EXERCISE PROMPT
Will you output all of the data below exactly, omitting the images?
(DATASET RECORDS begins)
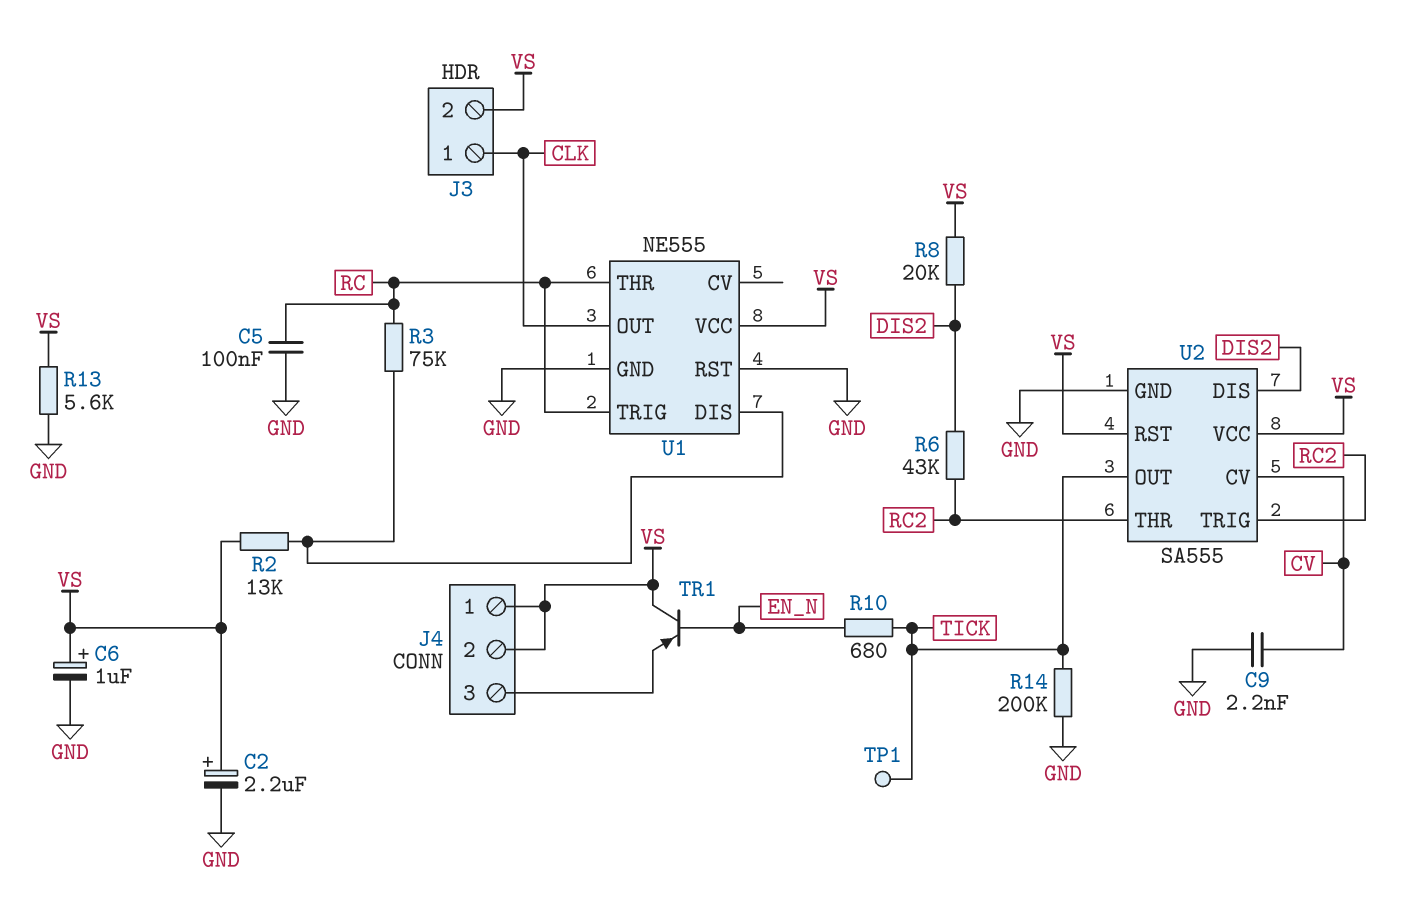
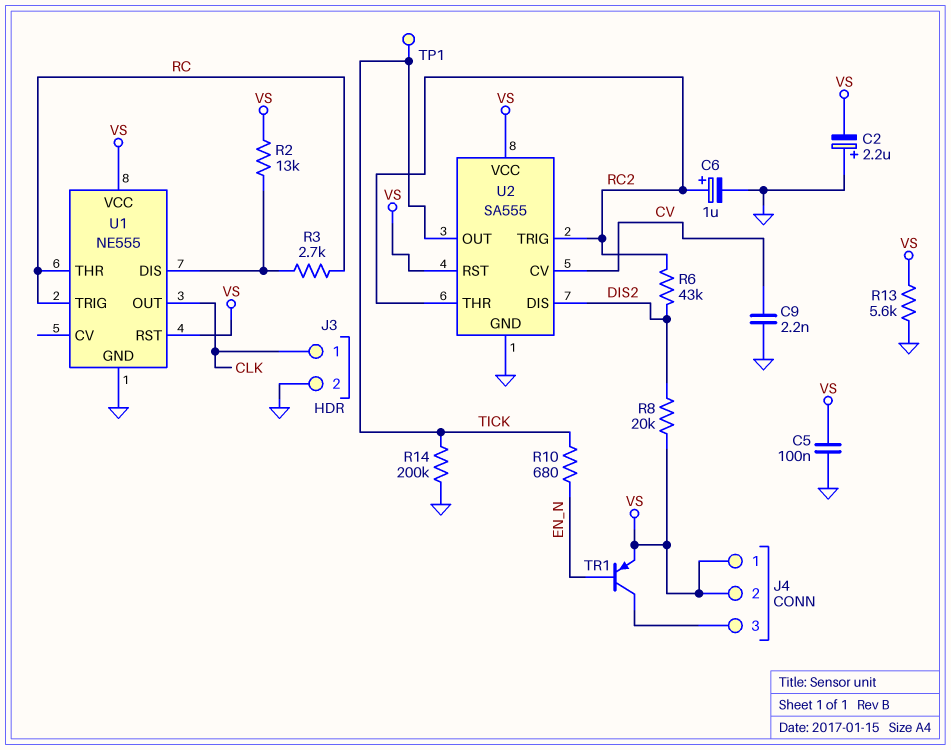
C2: 2.2uF (plus VS, minus GND) -> 2.2uF (plus GND, minus VS)
C5: 100nF (GND, RC) -> 100nF (GND, VS)
C6: 1uF (plus VS, minus GND) -> 1uF (plus RC2, minus GND)
J3 pin 2: VS -> GND
R3: 75k (RC, U1/DIS) -> 2.7k (RC, U1/DIS)
TR1: PNP (B EN_N, C VS, E J4/3) -> PNP (B EN_N, C J4/3, E VS)
U1 pin RST: GND -> VS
(DATASET RECORDS ends)
WRITTEN RESPONSE
C2: 2.2uF (plus VS, minus GND) -> 2.2uF (plus GND, minus VS)
C5: 100nF (GND, RC) -> 100nF (GND, VS)
C6: 1uF (plus VS, minus GND) -> 1uF (plus RC2, minus GND)
J3 pin 2: VS -> GND
R3: 75k (RC, U1/DIS) -> 2.7k (RC, U1/DIS)
TR1: PNP (B EN_N, C VS, E J4/3) -> PNP (B EN_N, C J4/3, E VS)
U1 pin RST: GND -> VS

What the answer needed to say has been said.